**Input material:**
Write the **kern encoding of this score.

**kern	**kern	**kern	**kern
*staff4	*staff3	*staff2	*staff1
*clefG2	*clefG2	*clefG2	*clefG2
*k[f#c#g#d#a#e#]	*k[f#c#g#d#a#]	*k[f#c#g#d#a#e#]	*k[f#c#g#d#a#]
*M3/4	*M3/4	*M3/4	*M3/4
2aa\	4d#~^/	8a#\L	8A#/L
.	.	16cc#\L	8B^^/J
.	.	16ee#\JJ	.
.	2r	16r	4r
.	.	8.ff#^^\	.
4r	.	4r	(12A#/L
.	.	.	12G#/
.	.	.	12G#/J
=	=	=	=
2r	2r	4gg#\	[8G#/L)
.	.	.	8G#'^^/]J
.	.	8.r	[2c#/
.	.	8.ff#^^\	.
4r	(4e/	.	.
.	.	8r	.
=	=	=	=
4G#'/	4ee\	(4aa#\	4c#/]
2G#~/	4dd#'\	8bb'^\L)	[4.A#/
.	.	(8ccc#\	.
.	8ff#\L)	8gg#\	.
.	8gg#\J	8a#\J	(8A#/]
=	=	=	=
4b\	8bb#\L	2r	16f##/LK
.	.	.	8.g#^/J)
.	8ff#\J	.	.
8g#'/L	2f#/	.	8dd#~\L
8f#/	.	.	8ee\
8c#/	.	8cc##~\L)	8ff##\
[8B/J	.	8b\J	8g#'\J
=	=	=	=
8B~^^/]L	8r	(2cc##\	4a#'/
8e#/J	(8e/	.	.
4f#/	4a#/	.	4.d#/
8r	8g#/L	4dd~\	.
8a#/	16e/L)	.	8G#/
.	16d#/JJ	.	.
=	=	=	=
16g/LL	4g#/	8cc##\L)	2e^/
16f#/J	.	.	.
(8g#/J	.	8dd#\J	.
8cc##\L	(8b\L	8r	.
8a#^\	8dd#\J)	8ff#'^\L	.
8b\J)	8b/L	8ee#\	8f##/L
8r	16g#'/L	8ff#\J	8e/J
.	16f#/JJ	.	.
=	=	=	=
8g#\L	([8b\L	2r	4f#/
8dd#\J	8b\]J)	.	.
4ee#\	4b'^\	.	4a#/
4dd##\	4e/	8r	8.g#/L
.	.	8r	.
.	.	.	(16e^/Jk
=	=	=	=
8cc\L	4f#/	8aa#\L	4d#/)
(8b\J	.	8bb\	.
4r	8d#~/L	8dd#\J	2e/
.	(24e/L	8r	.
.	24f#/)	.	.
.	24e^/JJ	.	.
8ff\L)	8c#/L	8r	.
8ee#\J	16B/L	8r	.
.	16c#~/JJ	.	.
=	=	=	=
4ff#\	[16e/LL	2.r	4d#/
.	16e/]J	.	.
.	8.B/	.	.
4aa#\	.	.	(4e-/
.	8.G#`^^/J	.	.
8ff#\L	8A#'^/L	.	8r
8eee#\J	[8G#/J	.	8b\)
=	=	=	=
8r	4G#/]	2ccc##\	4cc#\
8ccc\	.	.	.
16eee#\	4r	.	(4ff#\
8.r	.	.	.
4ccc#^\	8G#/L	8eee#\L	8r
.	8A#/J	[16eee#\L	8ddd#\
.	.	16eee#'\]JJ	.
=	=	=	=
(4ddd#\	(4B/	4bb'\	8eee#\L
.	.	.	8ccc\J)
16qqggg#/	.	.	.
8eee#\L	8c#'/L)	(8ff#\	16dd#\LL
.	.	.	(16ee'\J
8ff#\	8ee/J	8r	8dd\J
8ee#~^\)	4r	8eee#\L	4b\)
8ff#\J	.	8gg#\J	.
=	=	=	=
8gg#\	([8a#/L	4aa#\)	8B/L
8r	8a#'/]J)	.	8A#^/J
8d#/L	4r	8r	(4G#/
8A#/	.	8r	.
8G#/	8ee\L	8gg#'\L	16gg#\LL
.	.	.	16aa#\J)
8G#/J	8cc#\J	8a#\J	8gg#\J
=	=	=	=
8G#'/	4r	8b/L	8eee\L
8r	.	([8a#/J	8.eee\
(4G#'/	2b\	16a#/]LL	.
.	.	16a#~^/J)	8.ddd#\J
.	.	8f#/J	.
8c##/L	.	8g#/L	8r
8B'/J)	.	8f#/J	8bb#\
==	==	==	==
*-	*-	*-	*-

**Set exercise:** Copy the data above again, putting "piece" in place of "score" and keeping everything else the same.

**Result:**
Write the **kern encoding of this piece.

**kern	**kern	**kern	**kern
*staff4	*staff3	*staff2	*staff1
*clefG2	*clefG2	*clefG2	*clefG2
*k[f#c#g#d#a#e#]	*k[f#c#g#d#a#]	*k[f#c#g#d#a#e#]	*k[f#c#g#d#a#]
*M3/4	*M3/4	*M3/4	*M3/4
2aa\	4d#~^/	8a#\L	8A#/L
.	.	16cc#\L	8B^^/J
.	.	16ee#\JJ	.
.	2r	16r	4r
.	.	8.ff#^^\	.
4r	.	4r	(12A#/L
.	.	.	12G#/
.	.	.	12G#/J
=	=	=	=
2r	2r	4gg#\	[8G#/L)
.	.	.	8G#'^^/]J
.	.	8.r	[2c#/
.	.	8.ff#^^\	.
4r	(4e/	.	.
.	.	8r	.
=	=	=	=
4G#'/	4ee\	(4aa#\	4c#/]
2G#~/	4dd#'\	8bb'^\L)	[4.A#/
.	.	(8ccc#\	.
.	8ff#\L)	8gg#\	.
.	8gg#\J	8a#\J	(8A#/]
=	=	=	=
4b\	8bb#\L	2r	16f##/LK
.	.	.	8.g#^/J)
.	8ff#\J	.	.
8g#'/L	2f#/	.	8dd#~\L
8f#/	.	.	8ee\
8c#/	.	8cc##~\L)	8ff##\
[8B/J	.	8b\J	8g#'\J
=	=	=	=
8B~^^/]L	8r	(2cc##\	4a#'/
8e#/J	(8e/	.	.
4f#/	4a#/	.	4.d#/
8r	8g#/L	4dd~\	.
8a#/	16e/L)	.	8G#/
.	16d#/JJ	.	.
=	=	=	=
16g/LL	4g#/	8cc##\L)	2e^/
16f#/J	.	.	.
(8g#/J	.	8dd#\J	.
8cc##\L	(8b\L	8r	.
8a#^\	8dd#\J)	8ff#'^\L	.
8b\J)	8b/L	8ee#\	8f##/L
8r	16g#'/L	8ff#\J	8e/J
.	16f#/JJ	.	.
=	=	=	=
8g#\L	([8b\L	2r	4f#/
8dd#\J	8b\]J)	.	.
4ee#\	4b'^\	.	4a#/
4dd##\	4e/	8r	8.g#/L
.	.	8r	.
.	.	.	(16e^/Jk
=	=	=	=
8cc\L	4f#/	8aa#\L	4d#/)
(8b\J	.	8bb\	.
4r	8d#~/L	8dd#\J	2e/
.	(24e/L	8r	.
.	24f#/)	.	.
.	24e^/JJ	.	.
8ff\L)	8c#/L	8r	.
8ee#\J	16B/L	8r	.
.	16c#~/JJ	.	.
=	=	=	=
4ff#\	[16e/LL	2.r	4d#/
.	16e/]J	.	.
.	8.B/	.	.
4aa#\	.	.	(4e-/
.	8.G#`^^/J	.	.
8ff#\L	8A#'^/L	.	8r
8eee#\J	[8G#/J	.	8b\)
=	=	=	=
8r	4G#/]	2ccc##\	4cc#\
8ccc\	.	.	.
16eee#\	4r	.	(4ff#\
8.r	.	.	.
4ccc#^\	8G#/L	8eee#\L	8r
.	8A#/J	[16eee#\L	8ddd#\
.	.	16eee#'\]JJ	.
=	=	=	=
(4ddd#\	(4B/	4bb'\	8eee#\L
.	.	.	8ccc\J)
16qqggg#/	.	.	.
8eee#\L	8c#'/L)	(8ff#\	16dd#\LL
.	.	.	(16ee'\J
8ff#\	8ee/J	8r	8dd\J
8ee#~^\)	4r	8eee#\L	4b\)
8ff#\J	.	8gg#\J	.
=	=	=	=
8gg#\	([8a#/L	4aa#\)	8B/L
8r	8a#'/]J)	.	8A#^/J
8d#/L	4r	8r	(4G#/
8A#/	.	8r	.
8G#/	8ee\L	8gg#'\L	16gg#\LL
.	.	.	16aa#\J)
8G#/J	8cc#\J	8a#\J	8gg#\J
=	=	=	=
8G#'/	4r	8b/L	8eee\L
8r	.	([8a#/J	8.eee\
(4G#'/	2b\	16a#/]LL	.
.	.	16a#~^/J)	8.ddd#\J
.	.	8f#/J	.
8c##/L	.	8g#/L	8r
8B'/J)	.	8f#/J	8bb#\
==	==	==	==
*-	*-	*-	*-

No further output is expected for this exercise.